Exercise requirements –
Where an entry contains an image, skip the image and print the rest exactly.

═══ Source records

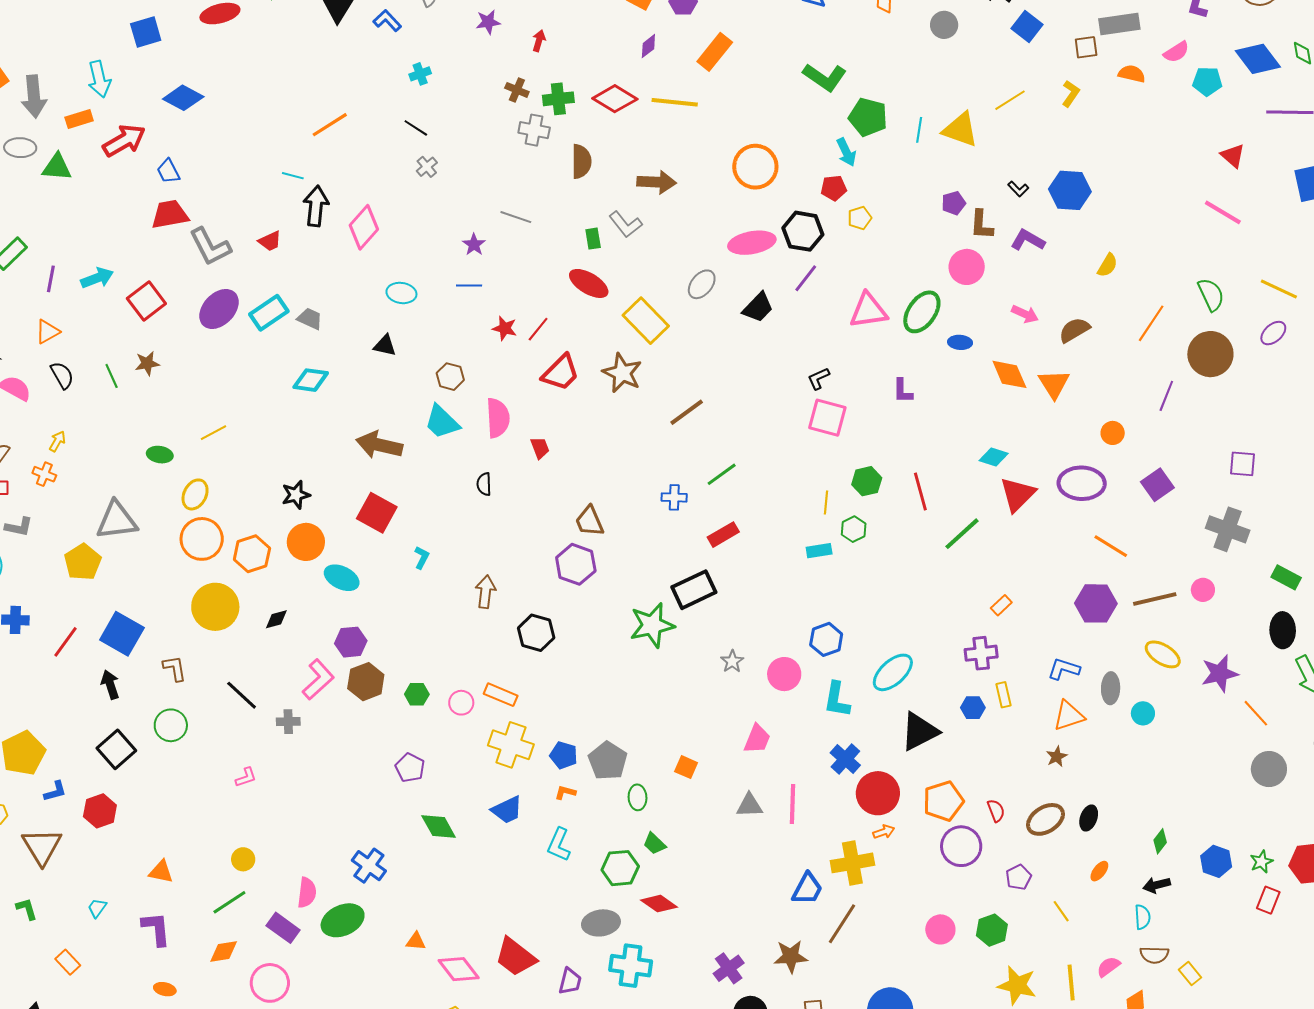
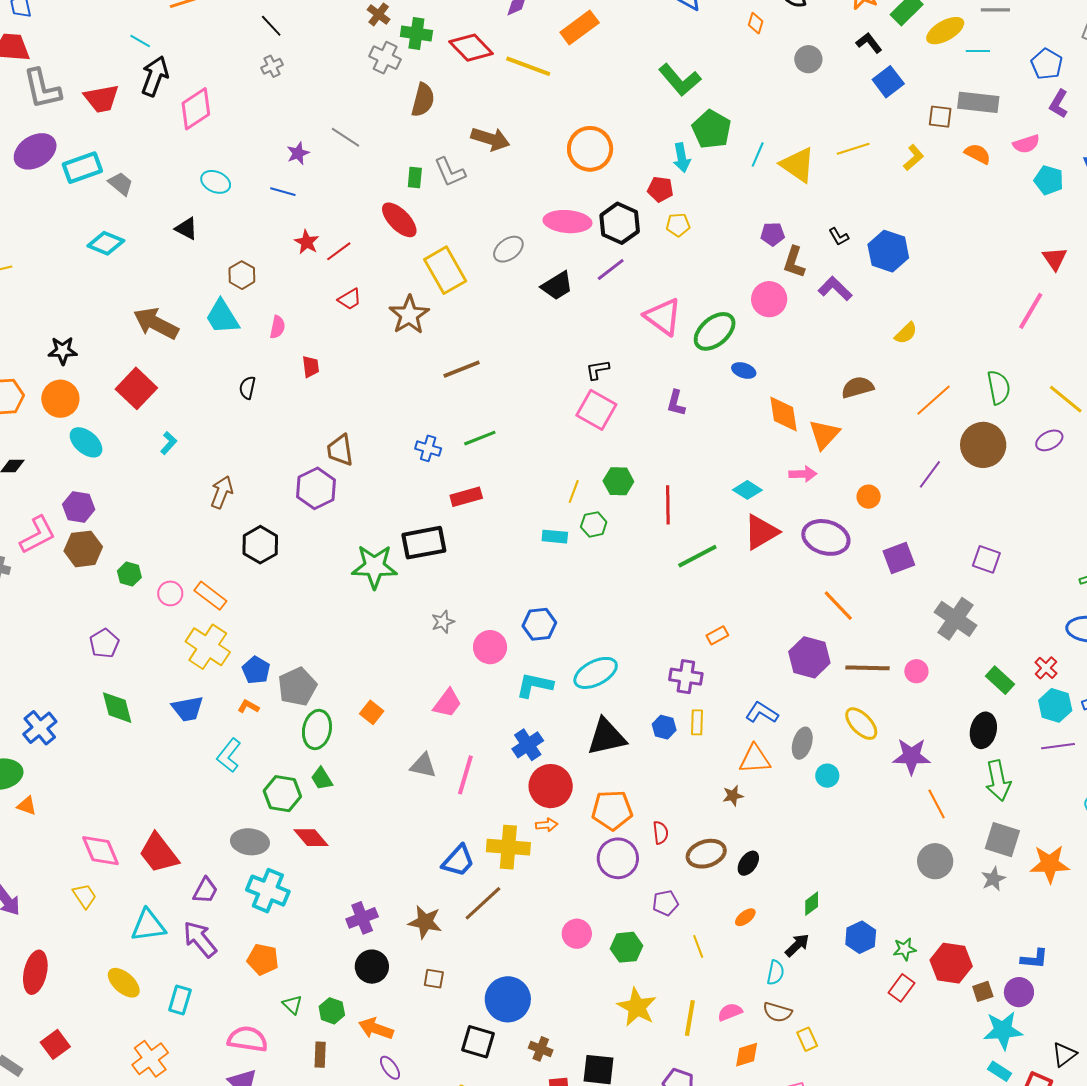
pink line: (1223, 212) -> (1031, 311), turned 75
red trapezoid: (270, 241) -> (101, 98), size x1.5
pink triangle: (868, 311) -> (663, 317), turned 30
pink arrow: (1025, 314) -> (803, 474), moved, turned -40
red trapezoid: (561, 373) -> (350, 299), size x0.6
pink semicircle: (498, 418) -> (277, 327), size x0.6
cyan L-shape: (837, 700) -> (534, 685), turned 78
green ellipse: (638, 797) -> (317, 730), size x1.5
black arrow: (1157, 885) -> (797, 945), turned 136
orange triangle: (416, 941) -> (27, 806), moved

══════

Finished task –
pink line: (1223, 212) -> (1031, 311), turned 75
red trapezoid: (270, 241) -> (101, 98), size x1.5
pink triangle: (868, 311) -> (663, 317), turned 30
pink arrow: (1025, 314) -> (803, 474), moved, turned -40
red trapezoid: (561, 373) -> (350, 299), size x0.6
pink semicircle: (498, 418) -> (277, 327), size x0.6
cyan L-shape: (837, 700) -> (534, 685), turned 78
green ellipse: (638, 797) -> (317, 730), size x1.5
black arrow: (1157, 885) -> (797, 945), turned 136
orange triangle: (416, 941) -> (27, 806), moved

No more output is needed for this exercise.